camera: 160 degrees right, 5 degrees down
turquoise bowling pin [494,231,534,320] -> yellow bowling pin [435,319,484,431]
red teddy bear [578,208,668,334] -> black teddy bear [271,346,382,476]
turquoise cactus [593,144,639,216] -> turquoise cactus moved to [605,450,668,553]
================================
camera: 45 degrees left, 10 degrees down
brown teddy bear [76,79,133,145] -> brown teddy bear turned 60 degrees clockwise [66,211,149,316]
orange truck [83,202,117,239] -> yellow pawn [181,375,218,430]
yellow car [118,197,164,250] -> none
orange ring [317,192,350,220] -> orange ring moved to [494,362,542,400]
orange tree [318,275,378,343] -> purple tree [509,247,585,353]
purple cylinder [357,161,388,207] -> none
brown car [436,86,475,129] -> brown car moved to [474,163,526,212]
================================
Work item:
All lines in the listing above between the line with "camera: 160 degrees right, 5 degrees down" and the line with "turquoise cactus [593,144,639,216]", inclusive, should be set down exactly, and no line outside that range.

Result of this task:
camera: 160 degrees right, 5 degrees down
turquoise bowling pin [494,231,534,320] -> yellow bowling pin [435,319,484,431]
red teddy bear [578,208,668,334] -> black teddy bear [271,346,382,476]
turquoise cactus [593,144,639,216] -> turquoise cactus moved to [605,450,668,553]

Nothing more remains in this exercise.